### Required work:
An answer that reproduces all the entries exactly is what is needed.

═════ Records provided ═════

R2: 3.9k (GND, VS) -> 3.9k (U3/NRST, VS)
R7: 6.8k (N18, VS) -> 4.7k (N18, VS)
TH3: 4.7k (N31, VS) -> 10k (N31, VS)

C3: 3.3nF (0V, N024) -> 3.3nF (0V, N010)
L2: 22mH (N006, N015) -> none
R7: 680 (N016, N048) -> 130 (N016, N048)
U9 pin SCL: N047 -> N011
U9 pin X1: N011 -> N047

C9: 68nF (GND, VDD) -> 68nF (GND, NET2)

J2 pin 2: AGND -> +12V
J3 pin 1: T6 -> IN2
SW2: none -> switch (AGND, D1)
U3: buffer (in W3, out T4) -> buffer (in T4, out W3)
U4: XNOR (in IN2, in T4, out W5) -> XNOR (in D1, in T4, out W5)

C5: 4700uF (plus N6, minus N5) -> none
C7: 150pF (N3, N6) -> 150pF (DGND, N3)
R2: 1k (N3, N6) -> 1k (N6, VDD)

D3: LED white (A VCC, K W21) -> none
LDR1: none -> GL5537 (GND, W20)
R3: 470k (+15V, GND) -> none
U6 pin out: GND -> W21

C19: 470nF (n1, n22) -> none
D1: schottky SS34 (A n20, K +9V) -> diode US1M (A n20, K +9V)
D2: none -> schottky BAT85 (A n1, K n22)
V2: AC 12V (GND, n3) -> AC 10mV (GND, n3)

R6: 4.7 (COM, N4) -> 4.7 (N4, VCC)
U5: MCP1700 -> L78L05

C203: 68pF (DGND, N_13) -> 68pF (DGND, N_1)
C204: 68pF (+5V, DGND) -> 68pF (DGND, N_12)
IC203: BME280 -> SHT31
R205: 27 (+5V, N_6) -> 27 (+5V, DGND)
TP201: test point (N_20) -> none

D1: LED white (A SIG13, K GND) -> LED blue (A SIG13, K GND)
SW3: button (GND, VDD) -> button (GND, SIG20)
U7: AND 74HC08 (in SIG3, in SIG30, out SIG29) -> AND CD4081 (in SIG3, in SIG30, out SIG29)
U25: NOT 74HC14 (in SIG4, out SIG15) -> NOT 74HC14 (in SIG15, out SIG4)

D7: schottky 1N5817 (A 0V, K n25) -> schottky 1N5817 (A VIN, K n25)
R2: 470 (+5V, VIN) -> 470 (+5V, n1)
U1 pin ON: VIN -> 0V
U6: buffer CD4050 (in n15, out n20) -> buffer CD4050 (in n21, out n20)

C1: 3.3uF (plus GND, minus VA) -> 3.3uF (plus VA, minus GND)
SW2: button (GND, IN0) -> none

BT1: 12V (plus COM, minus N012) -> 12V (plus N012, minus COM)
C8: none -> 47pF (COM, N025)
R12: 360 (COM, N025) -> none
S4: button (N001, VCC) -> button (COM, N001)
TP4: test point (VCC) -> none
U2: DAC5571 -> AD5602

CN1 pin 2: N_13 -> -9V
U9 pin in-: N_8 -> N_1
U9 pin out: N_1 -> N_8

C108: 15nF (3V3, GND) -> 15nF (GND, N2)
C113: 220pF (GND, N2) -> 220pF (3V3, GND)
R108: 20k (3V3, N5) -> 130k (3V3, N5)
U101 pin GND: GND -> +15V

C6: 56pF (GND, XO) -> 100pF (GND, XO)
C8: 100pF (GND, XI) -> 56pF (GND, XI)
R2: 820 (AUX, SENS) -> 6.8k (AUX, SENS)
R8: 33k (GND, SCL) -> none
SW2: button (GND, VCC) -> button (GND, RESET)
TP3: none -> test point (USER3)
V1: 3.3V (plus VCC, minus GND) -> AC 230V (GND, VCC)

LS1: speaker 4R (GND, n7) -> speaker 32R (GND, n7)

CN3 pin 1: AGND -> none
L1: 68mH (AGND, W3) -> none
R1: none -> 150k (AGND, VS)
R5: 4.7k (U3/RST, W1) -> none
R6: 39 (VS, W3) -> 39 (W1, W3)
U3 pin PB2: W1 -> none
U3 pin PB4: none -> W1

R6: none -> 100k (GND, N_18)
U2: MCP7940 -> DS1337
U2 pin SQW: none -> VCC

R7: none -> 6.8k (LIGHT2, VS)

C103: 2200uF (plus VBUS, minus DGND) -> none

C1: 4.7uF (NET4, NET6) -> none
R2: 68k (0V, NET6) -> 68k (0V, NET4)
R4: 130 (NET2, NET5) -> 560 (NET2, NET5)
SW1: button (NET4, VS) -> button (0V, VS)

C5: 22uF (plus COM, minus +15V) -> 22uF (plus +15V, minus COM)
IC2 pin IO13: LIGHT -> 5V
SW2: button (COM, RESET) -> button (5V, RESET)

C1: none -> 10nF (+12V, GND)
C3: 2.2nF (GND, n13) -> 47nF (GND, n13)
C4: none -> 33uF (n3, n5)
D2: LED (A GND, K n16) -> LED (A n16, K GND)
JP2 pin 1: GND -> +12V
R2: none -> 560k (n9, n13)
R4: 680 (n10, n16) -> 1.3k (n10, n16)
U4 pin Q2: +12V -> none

═════

### Expected output:
R2: 3.9k (GND, VS) -> 3.9k (U3/NRST, VS)
R7: 6.8k (N18, VS) -> 4.7k (N18, VS)
TH3: 4.7k (N31, VS) -> 10k (N31, VS)

C3: 3.3nF (0V, N024) -> 3.3nF (0V, N010)
L2: 22mH (N006, N015) -> none
R7: 680 (N016, N048) -> 130 (N016, N048)
U9 pin SCL: N047 -> N011
U9 pin X1: N011 -> N047

C9: 68nF (GND, VDD) -> 68nF (GND, NET2)

J2 pin 2: AGND -> +12V
J3 pin 1: T6 -> IN2
SW2: none -> switch (AGND, D1)
U3: buffer (in W3, out T4) -> buffer (in T4, out W3)
U4: XNOR (in IN2, in T4, out W5) -> XNOR (in D1, in T4, out W5)

C5: 4700uF (plus N6, minus N5) -> none
C7: 150pF (N3, N6) -> 150pF (DGND, N3)
R2: 1k (N3, N6) -> 1k (N6, VDD)

D3: LED white (A VCC, K W21) -> none
LDR1: none -> GL5537 (GND, W20)
R3: 470k (+15V, GND) -> none
U6 pin out: GND -> W21

C19: 470nF (n1, n22) -> none
D1: schottky SS34 (A n20, K +9V) -> diode US1M (A n20, K +9V)
D2: none -> schottky BAT85 (A n1, K n22)
V2: AC 12V (GND, n3) -> AC 10mV (GND, n3)

R6: 4.7 (COM, N4) -> 4.7 (N4, VCC)
U5: MCP1700 -> L78L05

C203: 68pF (DGND, N_13) -> 68pF (DGND, N_1)
C204: 68pF (+5V, DGND) -> 68pF (DGND, N_12)
IC203: BME280 -> SHT31
R205: 27 (+5V, N_6) -> 27 (+5V, DGND)
TP201: test point (N_20) -> none

D1: LED white (A SIG13, K GND) -> LED blue (A SIG13, K GND)
SW3: button (GND, VDD) -> button (GND, SIG20)
U7: AND 74HC08 (in SIG3, in SIG30, out SIG29) -> AND CD4081 (in SIG3, in SIG30, out SIG29)
U25: NOT 74HC14 (in SIG4, out SIG15) -> NOT 74HC14 (in SIG15, out SIG4)

D7: schottky 1N5817 (A 0V, K n25) -> schottky 1N5817 (A VIN, K n25)
R2: 470 (+5V, VIN) -> 470 (+5V, n1)
U1 pin ON: VIN -> 0V
U6: buffer CD4050 (in n15, out n20) -> buffer CD4050 (in n21, out n20)

C1: 3.3uF (plus GND, minus VA) -> 3.3uF (plus VA, minus GND)
SW2: button (GND, IN0) -> none

BT1: 12V (plus COM, minus N012) -> 12V (plus N012, minus COM)
C8: none -> 47pF (COM, N025)
R12: 360 (COM, N025) -> none
S4: button (N001, VCC) -> button (COM, N001)
TP4: test point (VCC) -> none
U2: DAC5571 -> AD5602

CN1 pin 2: N_13 -> -9V
U9 pin in-: N_8 -> N_1
U9 pin out: N_1 -> N_8

C108: 15nF (3V3, GND) -> 15nF (GND, N2)
C113: 220pF (GND, N2) -> 220pF (3V3, GND)
R108: 20k (3V3, N5) -> 130k (3V3, N5)
U101 pin GND: GND -> +15V

C6: 56pF (GND, XO) -> 100pF (GND, XO)
C8: 100pF (GND, XI) -> 56pF (GND, XI)
R2: 820 (AUX, SENS) -> 6.8k (AUX, SENS)
R8: 33k (GND, SCL) -> none
SW2: button (GND, VCC) -> button (GND, RESET)
TP3: none -> test point (USER3)
V1: 3.3V (plus VCC, minus GND) -> AC 230V (GND, VCC)

LS1: speaker 4R (GND, n7) -> speaker 32R (GND, n7)

CN3 pin 1: AGND -> none
L1: 68mH (AGND, W3) -> none
R1: none -> 150k (AGND, VS)
R5: 4.7k (U3/RST, W1) -> none
R6: 39 (VS, W3) -> 39 (W1, W3)
U3 pin PB2: W1 -> none
U3 pin PB4: none -> W1

R6: none -> 100k (GND, N_18)
U2: MCP7940 -> DS1337
U2 pin SQW: none -> VCC

R7: none -> 6.8k (LIGHT2, VS)

C103: 2200uF (plus VBUS, minus DGND) -> none

C1: 4.7uF (NET4, NET6) -> none
R2: 68k (0V, NET6) -> 68k (0V, NET4)
R4: 130 (NET2, NET5) -> 560 (NET2, NET5)
SW1: button (NET4, VS) -> button (0V, VS)

C5: 22uF (plus COM, minus +15V) -> 22uF (plus +15V, minus COM)
IC2 pin IO13: LIGHT -> 5V
SW2: button (COM, RESET) -> button (5V, RESET)

C1: none -> 10nF (+12V, GND)
C3: 2.2nF (GND, n13) -> 47nF (GND, n13)
C4: none -> 33uF (n3, n5)
D2: LED (A GND, K n16) -> LED (A n16, K GND)
JP2 pin 1: GND -> +12V
R2: none -> 560k (n9, n13)
R4: 680 (n10, n16) -> 1.3k (n10, n16)
U4 pin Q2: +12V -> none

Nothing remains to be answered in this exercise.